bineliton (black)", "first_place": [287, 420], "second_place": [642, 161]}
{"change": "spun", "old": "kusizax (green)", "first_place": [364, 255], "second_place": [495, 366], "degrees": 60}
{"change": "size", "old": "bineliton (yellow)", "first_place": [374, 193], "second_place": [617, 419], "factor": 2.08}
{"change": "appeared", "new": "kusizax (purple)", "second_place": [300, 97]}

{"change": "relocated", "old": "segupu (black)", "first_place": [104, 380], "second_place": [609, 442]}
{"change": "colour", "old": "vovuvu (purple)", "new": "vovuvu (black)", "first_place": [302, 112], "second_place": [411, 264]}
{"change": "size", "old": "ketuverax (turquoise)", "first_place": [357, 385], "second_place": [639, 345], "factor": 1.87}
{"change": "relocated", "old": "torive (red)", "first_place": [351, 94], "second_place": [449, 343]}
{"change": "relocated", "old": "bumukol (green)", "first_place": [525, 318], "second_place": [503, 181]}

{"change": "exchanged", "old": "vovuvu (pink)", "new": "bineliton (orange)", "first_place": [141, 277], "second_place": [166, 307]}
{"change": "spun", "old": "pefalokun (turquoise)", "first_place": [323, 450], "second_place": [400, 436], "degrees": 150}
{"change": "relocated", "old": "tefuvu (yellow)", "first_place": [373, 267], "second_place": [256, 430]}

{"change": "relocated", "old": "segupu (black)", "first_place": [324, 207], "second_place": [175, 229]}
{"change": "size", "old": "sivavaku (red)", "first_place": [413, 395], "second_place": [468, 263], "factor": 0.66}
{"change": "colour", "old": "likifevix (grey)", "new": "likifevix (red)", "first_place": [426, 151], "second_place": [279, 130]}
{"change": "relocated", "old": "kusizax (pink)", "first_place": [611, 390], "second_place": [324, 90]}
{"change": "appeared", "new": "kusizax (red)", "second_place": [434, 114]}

******

◆ Directions for this task
All lines with the word "relocated" are needed; pull them from the entries and copy each.

◆ Exercise answer
{"change": "relocated", "old": "segupu (black)", "first_place": [104, 380], "second_place": [609, 442]}
{"change": "relocated", "old": "torive (red)", "first_place": [351, 94], "second_place": [449, 343]}
{"change": "relocated", "old": "bumukol (green)", "first_place": [525, 318], "second_place": [503, 181]}
{"change": "relocated", "old": "tefuvu (yellow)", "first_place": [373, 267], "second_place": [256, 430]}
{"change": "relocated", "old": "segupu (black)", "first_place": [324, 207], "second_place": [175, 229]}
{"change": "relocated", "old": "kusizax (pink)", "first_place": [611, 390], "second_place": [324, 90]}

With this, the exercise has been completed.